### Description of the task:
In how many lines of the records does the string "teporal" appear? State only the number.
Material for this exercise Block Start
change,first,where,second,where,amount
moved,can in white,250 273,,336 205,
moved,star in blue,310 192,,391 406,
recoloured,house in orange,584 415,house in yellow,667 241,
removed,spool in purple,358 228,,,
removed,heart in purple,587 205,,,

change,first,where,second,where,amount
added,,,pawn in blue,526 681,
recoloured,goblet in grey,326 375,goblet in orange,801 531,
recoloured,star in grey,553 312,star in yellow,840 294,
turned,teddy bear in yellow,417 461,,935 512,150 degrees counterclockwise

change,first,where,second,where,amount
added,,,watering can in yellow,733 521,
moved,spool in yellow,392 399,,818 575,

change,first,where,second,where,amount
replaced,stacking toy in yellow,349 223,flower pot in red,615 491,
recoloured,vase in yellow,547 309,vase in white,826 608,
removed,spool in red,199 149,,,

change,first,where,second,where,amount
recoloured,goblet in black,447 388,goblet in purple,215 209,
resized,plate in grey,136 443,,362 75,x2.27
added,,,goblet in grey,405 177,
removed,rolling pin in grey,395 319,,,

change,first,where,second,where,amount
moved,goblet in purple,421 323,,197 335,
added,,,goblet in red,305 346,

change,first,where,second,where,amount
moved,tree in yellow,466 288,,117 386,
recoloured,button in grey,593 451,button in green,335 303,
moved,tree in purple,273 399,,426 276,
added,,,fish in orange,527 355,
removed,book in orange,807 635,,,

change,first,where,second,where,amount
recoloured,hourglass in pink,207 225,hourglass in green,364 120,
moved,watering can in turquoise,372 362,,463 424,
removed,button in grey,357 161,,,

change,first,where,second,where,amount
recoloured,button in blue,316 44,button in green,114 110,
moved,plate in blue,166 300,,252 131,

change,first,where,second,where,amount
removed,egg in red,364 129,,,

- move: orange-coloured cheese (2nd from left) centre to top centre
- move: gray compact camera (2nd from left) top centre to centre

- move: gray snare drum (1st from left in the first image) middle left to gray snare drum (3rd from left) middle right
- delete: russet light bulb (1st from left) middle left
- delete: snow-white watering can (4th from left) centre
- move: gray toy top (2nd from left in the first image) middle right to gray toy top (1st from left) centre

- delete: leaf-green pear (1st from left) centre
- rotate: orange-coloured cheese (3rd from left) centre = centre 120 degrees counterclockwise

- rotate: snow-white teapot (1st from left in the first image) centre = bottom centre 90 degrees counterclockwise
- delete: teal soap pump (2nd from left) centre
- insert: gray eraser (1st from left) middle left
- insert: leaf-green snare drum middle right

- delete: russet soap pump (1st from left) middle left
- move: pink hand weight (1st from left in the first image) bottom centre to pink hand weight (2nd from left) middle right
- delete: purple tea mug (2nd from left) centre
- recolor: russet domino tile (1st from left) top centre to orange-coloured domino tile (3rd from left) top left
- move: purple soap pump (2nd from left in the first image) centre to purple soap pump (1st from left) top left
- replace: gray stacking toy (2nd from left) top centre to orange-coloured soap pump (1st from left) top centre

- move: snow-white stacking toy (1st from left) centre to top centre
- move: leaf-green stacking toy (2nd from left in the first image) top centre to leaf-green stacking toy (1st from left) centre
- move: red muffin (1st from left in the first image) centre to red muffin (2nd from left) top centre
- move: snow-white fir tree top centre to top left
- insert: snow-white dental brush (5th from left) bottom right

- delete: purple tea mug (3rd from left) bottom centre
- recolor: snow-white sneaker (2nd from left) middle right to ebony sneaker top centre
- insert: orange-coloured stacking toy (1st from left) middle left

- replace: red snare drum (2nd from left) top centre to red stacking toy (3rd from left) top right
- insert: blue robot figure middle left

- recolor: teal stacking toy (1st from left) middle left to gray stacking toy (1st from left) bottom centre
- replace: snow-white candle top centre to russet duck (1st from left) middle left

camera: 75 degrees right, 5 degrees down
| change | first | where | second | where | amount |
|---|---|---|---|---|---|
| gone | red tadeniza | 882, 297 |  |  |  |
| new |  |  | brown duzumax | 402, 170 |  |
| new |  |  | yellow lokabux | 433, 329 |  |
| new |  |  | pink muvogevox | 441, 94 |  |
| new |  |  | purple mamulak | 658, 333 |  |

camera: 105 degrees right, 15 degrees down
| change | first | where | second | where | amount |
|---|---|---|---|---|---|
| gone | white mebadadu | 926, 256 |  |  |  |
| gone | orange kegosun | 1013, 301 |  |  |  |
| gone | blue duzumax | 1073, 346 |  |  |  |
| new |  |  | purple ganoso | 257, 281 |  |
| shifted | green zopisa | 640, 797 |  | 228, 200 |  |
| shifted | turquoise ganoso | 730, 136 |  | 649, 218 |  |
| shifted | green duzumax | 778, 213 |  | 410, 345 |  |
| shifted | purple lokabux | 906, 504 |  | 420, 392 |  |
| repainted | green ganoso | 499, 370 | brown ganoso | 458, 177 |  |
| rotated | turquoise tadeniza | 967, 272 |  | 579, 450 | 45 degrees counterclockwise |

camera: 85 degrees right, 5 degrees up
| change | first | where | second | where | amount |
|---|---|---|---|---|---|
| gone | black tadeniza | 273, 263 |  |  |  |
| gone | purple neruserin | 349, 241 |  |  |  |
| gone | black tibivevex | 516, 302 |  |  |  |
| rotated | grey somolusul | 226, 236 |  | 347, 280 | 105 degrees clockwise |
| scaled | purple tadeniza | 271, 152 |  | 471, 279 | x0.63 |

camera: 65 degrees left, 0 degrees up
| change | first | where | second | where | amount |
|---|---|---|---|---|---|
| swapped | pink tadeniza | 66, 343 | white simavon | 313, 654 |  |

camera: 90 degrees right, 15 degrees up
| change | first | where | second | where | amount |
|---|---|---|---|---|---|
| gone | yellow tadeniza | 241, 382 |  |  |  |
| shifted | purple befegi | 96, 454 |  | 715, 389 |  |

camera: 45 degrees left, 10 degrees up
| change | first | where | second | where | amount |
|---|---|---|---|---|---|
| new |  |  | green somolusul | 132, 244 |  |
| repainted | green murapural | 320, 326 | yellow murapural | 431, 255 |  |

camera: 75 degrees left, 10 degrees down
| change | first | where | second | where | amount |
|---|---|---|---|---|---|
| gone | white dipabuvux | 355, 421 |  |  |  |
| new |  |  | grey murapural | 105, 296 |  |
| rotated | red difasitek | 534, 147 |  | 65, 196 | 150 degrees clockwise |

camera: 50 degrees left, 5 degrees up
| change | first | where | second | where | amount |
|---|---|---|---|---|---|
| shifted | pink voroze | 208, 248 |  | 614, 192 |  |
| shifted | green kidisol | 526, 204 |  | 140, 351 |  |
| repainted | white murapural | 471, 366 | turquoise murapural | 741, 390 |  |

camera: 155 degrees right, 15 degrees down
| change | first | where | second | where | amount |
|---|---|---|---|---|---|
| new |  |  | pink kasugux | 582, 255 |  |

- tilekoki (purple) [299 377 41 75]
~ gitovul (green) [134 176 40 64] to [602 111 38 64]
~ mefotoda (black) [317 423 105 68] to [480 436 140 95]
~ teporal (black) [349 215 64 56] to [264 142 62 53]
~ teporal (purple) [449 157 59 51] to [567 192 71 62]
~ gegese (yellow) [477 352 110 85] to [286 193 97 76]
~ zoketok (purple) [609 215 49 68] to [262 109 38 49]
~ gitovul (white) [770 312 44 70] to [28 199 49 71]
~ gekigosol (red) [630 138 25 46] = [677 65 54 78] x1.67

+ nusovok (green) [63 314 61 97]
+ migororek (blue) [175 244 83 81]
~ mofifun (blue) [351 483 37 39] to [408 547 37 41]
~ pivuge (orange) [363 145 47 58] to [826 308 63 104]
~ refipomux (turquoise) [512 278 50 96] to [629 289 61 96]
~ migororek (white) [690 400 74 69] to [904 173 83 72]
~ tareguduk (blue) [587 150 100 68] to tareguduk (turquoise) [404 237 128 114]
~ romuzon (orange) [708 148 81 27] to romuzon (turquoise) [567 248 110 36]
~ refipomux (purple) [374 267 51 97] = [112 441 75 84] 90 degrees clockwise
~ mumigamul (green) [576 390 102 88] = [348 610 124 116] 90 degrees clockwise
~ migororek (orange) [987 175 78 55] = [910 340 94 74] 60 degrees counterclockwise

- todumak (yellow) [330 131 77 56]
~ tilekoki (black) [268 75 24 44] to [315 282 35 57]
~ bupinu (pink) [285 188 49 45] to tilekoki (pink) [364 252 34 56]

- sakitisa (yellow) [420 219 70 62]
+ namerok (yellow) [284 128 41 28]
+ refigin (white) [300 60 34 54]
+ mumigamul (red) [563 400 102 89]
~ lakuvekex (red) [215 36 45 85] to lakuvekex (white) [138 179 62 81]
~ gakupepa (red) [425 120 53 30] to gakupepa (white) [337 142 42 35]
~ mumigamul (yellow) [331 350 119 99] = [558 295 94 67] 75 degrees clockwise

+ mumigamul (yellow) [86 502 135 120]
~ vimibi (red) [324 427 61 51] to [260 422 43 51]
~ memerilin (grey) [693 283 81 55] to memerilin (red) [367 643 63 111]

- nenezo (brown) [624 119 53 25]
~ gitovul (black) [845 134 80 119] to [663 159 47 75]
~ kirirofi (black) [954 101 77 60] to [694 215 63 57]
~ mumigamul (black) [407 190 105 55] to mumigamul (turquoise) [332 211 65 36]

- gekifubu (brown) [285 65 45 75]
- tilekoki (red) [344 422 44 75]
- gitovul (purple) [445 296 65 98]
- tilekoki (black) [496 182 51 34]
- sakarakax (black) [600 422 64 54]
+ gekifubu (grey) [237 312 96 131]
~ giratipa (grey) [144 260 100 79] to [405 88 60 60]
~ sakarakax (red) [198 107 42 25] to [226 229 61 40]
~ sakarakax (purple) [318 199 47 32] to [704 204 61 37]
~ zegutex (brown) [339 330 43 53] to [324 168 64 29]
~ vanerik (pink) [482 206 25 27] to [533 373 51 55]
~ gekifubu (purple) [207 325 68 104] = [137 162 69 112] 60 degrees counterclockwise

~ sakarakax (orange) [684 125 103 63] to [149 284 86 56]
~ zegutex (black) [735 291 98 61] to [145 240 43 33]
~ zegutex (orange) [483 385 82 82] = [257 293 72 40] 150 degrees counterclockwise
Material for this exercise Block End
### Exercise answer:
2